▶ _What you should do_
Write out the data below word for word, omitting the pictures.

>> start Data supplied

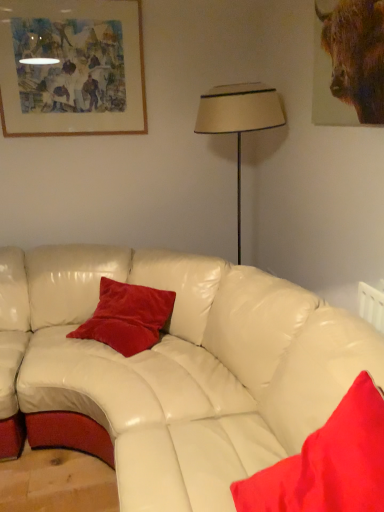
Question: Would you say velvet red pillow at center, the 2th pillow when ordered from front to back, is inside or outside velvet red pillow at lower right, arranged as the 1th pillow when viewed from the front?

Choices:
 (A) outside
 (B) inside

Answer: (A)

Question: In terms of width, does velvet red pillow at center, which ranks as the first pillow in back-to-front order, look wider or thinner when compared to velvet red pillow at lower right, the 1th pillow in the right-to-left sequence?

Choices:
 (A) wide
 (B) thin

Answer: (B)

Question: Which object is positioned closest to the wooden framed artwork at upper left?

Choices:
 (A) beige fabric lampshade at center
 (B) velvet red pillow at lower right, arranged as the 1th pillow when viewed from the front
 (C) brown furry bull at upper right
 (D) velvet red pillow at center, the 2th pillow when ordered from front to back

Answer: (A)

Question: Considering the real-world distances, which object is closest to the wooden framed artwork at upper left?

>> end Data supplied

▶ _Result of this exercise_
Question: Would you say velvet red pillow at center, the 2th pillow when ordered from front to back, is inside or outside velvet red pillow at lower right, arranged as the 1th pillow when viewed from the front?

Choices:
 (A) outside
 (B) inside

Answer: (A)

Question: In terms of width, does velvet red pillow at center, which ranks as the first pillow in back-to-front order, look wider or thinner when compared to velvet red pillow at lower right, the 1th pillow in the right-to-left sequence?

Choices:
 (A) wide
 (B) thin

Answer: (B)

Question: Which object is positioned closest to the wooden framed artwork at upper left?

Choices:
 (A) beige fabric lampshade at center
 (B) velvet red pillow at lower right, arranged as the 1th pillow when viewed from the front
 (C) brown furry bull at upper right
 (D) velvet red pillow at center, the 2th pillow when ordered from front to back

Answer: (A)

Question: Considering the real-world distances, which object is closest to the wooden framed artwork at upper left?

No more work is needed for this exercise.